• Task details
From the listing below, retype exactly the line holding "grey 1x1 brick [150,192,216,267]", the line holding "red 1x2 brick [431,290,540,385]", and the lines between them; skip everything else.
== == ==
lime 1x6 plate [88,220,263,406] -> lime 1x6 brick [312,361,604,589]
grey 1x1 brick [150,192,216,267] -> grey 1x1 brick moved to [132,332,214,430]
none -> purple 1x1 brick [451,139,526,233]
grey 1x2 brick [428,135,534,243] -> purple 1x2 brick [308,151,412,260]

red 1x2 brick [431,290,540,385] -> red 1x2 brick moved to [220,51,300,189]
== == ==
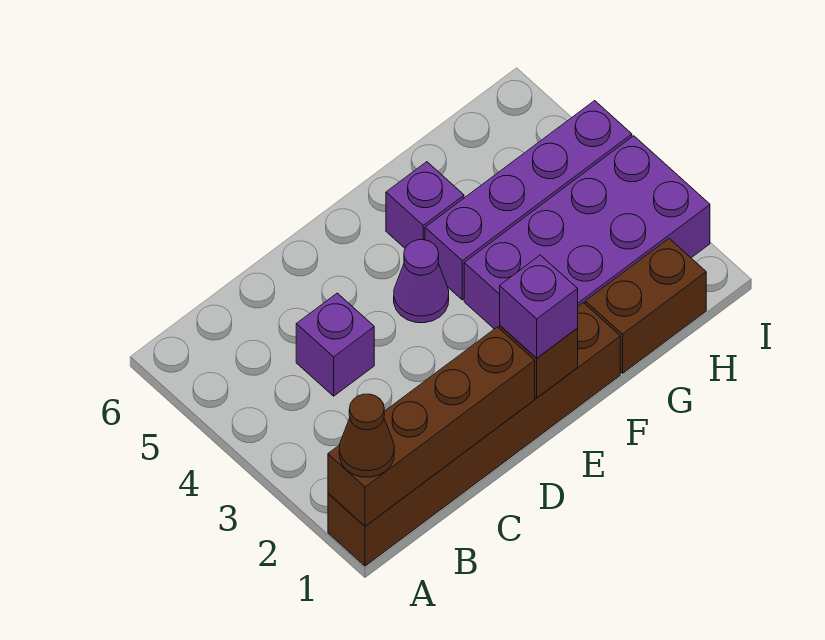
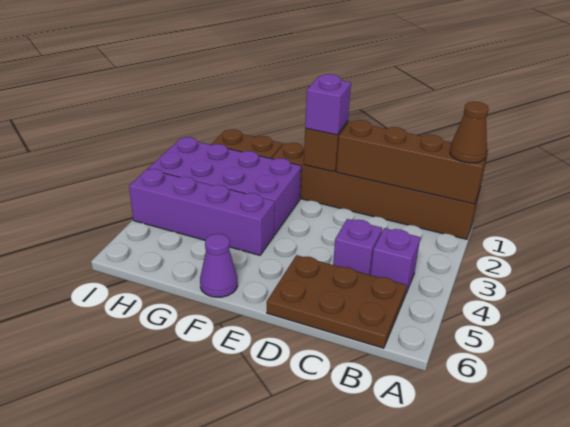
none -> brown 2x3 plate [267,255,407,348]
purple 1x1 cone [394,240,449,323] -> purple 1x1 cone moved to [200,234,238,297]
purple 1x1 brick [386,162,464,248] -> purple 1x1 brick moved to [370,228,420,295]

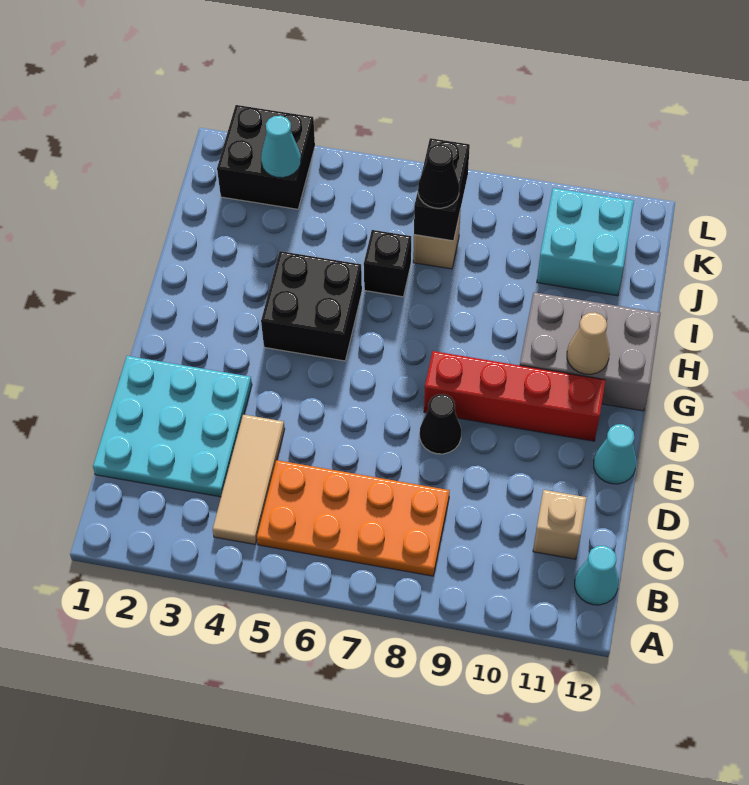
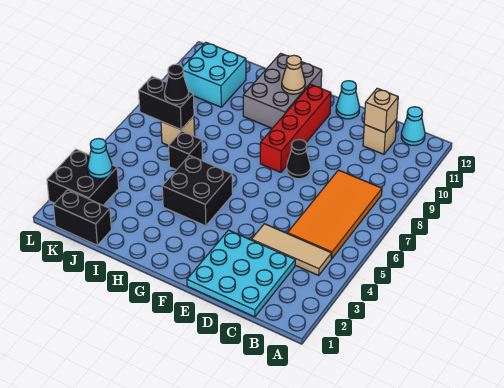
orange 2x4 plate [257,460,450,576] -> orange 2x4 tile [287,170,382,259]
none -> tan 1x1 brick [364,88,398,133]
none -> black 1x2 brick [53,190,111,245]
== == ==
• Answer box
grey 1x1 brick [150,192,216,267] -> grey 1x1 brick moved to [132,332,214,430]
none -> purple 1x1 brick [451,139,526,233]
grey 1x2 brick [428,135,534,243] -> purple 1x2 brick [308,151,412,260]

red 1x2 brick [431,290,540,385] -> red 1x2 brick moved to [220,51,300,189]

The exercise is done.